* **PROBLEM**: Copy out each line of the data that includes the string "LEVEL".

**** DATA TO USE ****

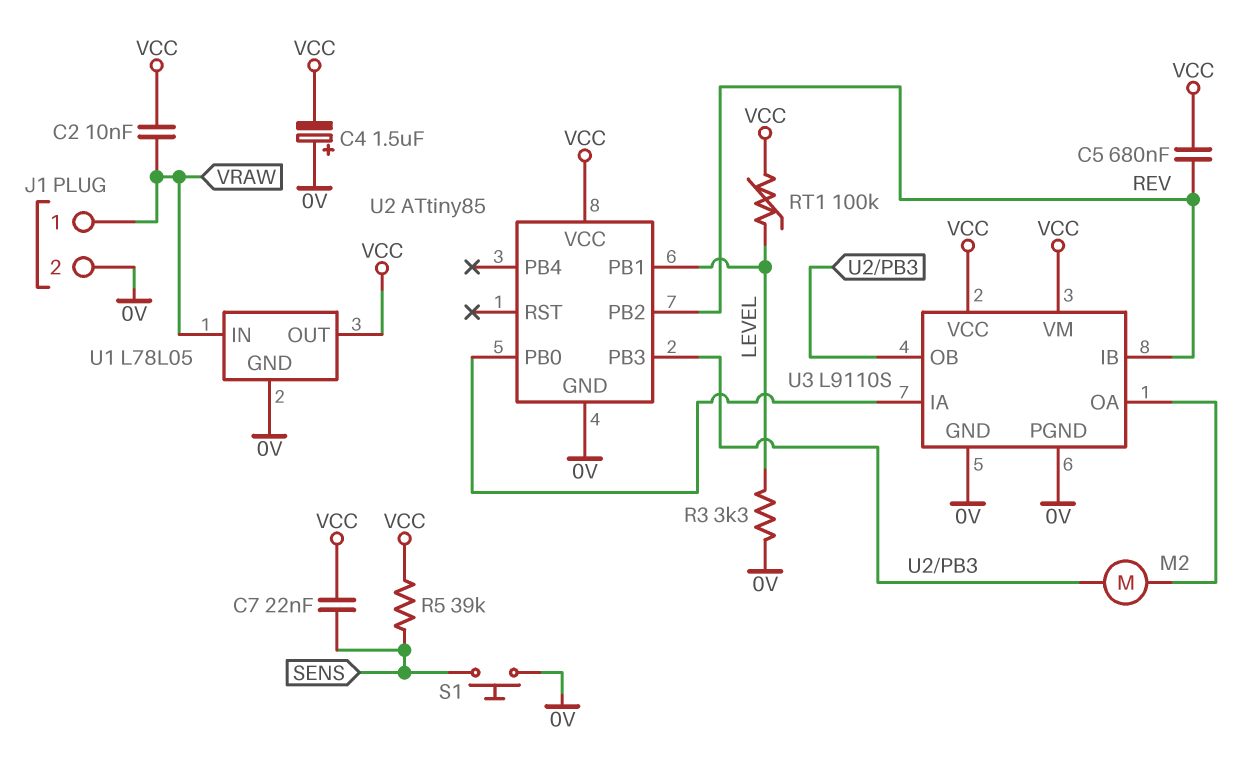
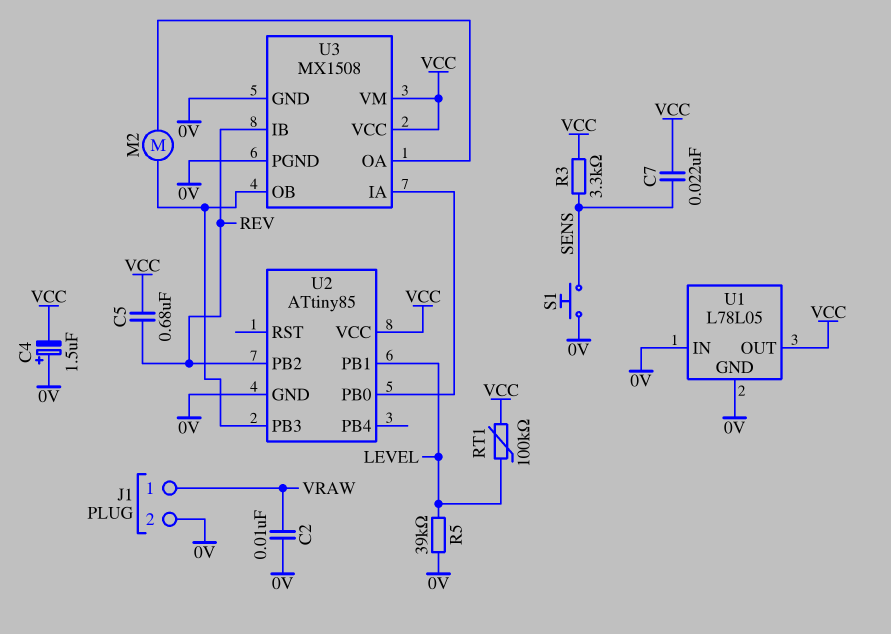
C2: 10nF (VCC, VRAW) -> 10nF (0V, VRAW)
R3: 3.3k (0V, LEVEL) -> 3.3k (SENS, VCC)
R5: 39k (SENS, VCC) -> 39k (0V, LEVEL)
U1 pin IN: VRAW -> 0V
U3: L9110S -> MX1508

****

* **EXERCISE OUTPUT**:
R3: 3.3k (0V, LEVEL) -> 3.3k (SENS, VCC)
R5: 39k (SENS, VCC) -> 39k (0V, LEVEL)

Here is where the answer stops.